*DATASET EXTRACT*
---------------

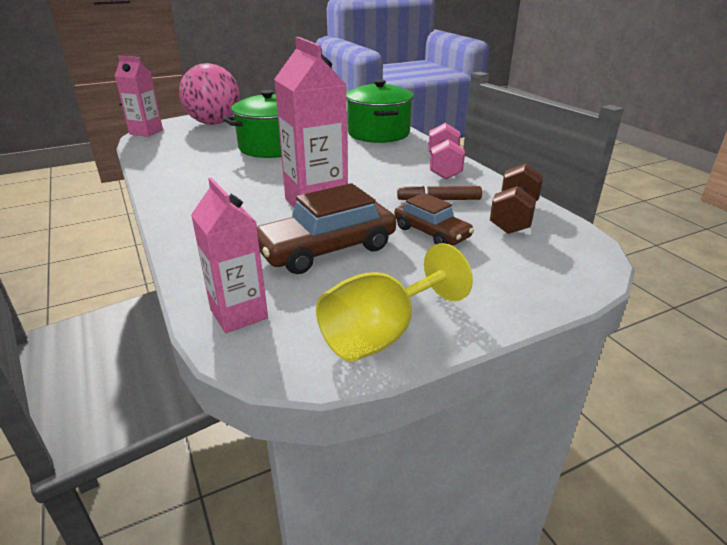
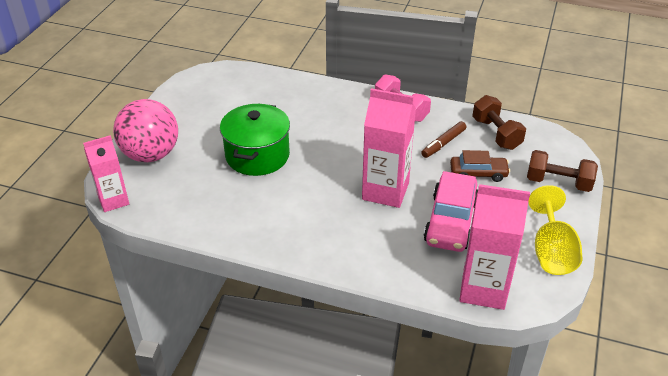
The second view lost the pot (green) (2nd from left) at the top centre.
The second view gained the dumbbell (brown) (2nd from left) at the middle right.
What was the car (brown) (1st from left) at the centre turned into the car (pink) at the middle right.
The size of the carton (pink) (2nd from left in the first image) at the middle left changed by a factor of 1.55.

---------------

*YOUR ASSIGNMENT*
Give again, word for word, the lines above from the first one through the one containing "What was the"; no pictures.

*OUTPUT*
The second view lost the pot (green) (2nd from left) at the top centre.
The second view gained the dumbbell (brown) (2nd from left) at the middle right.
What was the car (brown) (1st from left) at the centre turned into the car (pink) at the middle right.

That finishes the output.